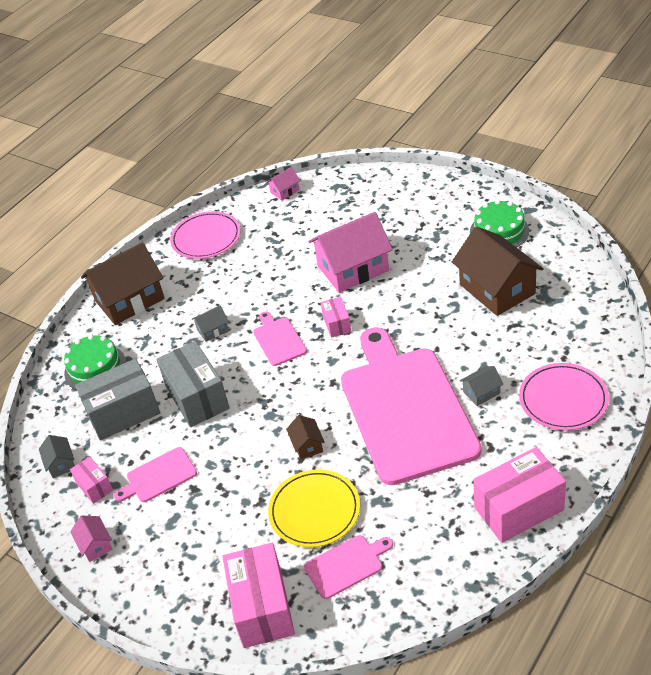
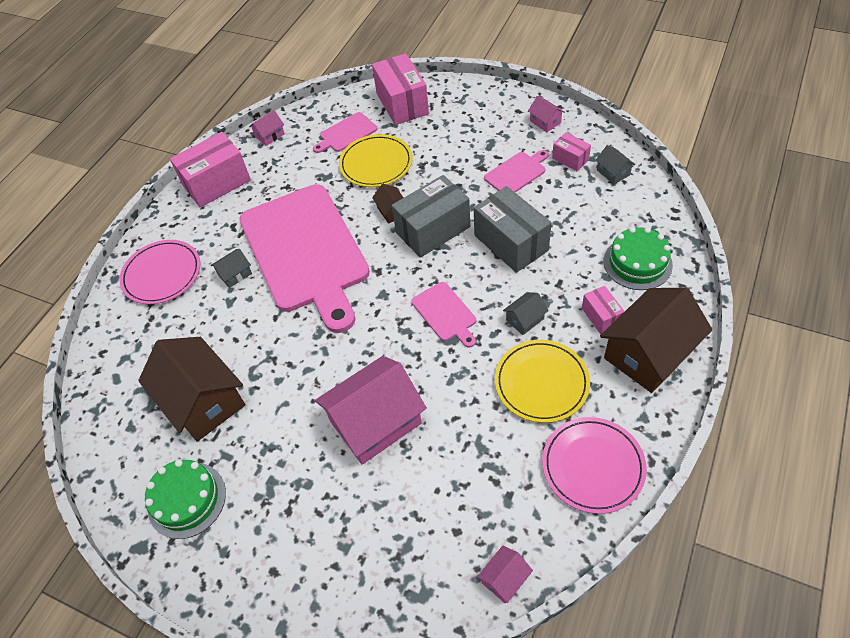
camera: 170 degrees right, 10 degrees up
grey box [75,358,160,441] -> grey box moved to [392,175,470,258]
pink box [321,297,351,338] -> pink box moved to [582,286,625,334]
none -> pink house [249,110,285,146]
none -> yellow plate [495,340,590,423]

--------------------

WHAT IS BEING ASKED -
Determine the number of lines above that include the word "pink"; the reply is that number only.

ANSWER AREA -
2